**RECORD EXCERPTS:**
┌──
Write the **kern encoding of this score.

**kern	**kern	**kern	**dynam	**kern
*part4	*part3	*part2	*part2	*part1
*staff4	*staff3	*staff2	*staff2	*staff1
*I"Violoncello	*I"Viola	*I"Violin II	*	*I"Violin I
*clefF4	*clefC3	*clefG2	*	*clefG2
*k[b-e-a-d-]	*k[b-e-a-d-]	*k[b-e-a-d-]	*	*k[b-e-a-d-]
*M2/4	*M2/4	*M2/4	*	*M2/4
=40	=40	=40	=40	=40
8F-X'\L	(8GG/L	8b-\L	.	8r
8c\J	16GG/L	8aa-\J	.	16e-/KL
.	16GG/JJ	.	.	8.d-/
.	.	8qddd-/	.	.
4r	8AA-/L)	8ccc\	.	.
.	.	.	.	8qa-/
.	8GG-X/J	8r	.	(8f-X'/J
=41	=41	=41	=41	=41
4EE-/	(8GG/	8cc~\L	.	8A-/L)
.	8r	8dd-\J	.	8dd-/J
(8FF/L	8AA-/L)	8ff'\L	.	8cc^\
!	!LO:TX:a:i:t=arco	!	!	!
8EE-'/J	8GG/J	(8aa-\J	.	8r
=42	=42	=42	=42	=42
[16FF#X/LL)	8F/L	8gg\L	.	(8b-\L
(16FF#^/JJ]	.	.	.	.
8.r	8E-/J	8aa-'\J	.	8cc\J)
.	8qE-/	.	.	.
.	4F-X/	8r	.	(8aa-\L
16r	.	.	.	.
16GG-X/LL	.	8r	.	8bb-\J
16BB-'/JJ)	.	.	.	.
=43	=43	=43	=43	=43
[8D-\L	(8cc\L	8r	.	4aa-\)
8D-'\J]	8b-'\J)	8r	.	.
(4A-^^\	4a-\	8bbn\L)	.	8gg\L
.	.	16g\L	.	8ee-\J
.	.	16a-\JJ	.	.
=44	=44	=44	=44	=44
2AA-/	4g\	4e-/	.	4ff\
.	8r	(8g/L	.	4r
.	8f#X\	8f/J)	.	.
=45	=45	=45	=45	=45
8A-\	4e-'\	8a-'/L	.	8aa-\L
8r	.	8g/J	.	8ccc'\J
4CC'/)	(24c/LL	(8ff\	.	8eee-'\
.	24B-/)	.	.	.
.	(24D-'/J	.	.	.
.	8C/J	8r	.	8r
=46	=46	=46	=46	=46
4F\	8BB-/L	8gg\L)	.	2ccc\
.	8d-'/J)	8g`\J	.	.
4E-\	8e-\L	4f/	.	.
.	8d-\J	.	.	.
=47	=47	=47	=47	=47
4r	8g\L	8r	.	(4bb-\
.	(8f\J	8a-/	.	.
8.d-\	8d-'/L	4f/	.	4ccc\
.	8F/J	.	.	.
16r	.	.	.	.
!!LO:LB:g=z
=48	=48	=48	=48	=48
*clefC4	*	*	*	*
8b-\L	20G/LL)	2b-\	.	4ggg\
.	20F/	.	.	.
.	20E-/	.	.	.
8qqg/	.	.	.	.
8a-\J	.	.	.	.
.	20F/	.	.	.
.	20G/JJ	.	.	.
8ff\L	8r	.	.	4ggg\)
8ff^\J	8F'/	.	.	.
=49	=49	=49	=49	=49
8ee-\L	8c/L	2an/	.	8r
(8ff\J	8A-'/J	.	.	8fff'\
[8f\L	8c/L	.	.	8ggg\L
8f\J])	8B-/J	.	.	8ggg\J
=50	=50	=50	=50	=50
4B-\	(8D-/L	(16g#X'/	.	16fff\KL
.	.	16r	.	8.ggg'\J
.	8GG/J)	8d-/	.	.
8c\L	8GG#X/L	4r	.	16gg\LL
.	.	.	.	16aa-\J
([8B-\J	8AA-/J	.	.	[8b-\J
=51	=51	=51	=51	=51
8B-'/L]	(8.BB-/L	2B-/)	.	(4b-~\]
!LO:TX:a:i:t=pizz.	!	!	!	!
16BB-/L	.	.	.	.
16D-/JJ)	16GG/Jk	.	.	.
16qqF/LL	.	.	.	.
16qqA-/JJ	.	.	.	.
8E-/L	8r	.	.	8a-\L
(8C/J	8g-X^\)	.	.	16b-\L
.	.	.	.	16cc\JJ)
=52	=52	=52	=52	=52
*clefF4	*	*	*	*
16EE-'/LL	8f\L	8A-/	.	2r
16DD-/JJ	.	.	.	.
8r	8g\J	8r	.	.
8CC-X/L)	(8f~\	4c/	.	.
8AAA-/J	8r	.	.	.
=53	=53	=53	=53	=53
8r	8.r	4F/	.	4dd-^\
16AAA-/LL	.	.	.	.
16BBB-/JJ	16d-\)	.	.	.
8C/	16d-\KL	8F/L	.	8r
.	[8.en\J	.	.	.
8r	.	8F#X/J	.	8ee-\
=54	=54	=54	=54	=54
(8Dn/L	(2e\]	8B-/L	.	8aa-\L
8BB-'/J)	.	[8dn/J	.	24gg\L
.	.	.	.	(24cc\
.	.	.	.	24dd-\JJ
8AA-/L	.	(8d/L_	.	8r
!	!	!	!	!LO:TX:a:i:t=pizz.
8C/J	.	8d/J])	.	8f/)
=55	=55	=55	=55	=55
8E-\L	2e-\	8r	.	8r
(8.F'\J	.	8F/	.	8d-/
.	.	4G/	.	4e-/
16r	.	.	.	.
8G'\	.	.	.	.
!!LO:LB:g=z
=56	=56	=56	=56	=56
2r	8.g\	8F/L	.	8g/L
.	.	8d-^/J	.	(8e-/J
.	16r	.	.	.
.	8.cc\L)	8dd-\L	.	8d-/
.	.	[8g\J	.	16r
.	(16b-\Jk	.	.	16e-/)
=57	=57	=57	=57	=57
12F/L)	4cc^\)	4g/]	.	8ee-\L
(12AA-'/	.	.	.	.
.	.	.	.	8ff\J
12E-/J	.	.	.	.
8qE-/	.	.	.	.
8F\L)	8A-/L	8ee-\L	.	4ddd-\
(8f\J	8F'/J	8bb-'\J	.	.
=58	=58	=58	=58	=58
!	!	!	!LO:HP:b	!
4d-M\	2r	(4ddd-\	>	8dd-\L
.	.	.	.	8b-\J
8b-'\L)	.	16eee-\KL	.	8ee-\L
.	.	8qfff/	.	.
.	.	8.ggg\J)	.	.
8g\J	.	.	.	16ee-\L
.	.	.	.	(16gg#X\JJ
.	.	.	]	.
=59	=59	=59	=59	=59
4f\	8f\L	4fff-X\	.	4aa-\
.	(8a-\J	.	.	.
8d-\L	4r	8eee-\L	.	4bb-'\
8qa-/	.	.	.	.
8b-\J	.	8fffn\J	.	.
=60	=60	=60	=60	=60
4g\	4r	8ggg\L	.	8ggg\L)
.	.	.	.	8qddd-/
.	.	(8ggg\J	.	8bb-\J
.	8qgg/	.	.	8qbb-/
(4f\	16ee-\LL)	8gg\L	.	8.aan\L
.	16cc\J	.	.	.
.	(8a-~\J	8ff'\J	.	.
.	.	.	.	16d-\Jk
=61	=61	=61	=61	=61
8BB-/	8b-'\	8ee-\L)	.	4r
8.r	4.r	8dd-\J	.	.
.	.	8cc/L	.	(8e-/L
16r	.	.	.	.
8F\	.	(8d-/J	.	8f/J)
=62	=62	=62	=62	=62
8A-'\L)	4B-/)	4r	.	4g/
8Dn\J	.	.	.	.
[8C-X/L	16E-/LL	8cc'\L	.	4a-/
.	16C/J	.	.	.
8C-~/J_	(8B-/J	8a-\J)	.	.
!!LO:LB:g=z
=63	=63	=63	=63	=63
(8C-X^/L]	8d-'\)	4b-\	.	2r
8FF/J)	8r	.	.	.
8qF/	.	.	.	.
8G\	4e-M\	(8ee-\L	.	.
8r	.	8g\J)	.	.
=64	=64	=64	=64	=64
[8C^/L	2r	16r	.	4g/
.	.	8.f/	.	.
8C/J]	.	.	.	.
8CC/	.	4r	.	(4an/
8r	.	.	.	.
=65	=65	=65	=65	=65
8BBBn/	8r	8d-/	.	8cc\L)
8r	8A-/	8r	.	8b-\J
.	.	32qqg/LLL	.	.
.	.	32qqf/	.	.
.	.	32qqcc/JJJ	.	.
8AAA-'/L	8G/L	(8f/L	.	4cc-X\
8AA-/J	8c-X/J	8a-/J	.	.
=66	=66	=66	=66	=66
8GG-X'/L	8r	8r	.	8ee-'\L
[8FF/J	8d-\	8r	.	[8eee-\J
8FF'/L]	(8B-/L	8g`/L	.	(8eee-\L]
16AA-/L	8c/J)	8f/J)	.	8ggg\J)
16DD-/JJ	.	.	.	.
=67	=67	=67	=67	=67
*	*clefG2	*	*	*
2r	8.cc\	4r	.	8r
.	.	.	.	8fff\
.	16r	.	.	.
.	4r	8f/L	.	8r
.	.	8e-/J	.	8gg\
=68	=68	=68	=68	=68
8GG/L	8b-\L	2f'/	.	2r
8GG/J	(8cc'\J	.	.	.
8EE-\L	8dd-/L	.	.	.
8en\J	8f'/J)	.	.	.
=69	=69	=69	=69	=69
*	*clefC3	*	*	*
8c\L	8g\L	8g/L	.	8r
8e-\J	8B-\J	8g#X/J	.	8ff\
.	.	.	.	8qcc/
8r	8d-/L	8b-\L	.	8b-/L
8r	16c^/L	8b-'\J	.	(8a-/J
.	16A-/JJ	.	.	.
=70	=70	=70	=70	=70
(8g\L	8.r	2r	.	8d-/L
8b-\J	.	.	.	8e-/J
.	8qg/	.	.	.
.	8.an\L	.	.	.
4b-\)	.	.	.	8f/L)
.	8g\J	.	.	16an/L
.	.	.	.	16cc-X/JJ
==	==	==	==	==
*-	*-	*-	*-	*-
└──
**INSTRUCTIONS TO FOLLOW:** Gather each line of the records that contains the string "kern"; the match is case-sensitive.

**WORKED ANSWER:**
Write the **kern encoding of this score.
**kern	**kern	**kern	**dynam	**kern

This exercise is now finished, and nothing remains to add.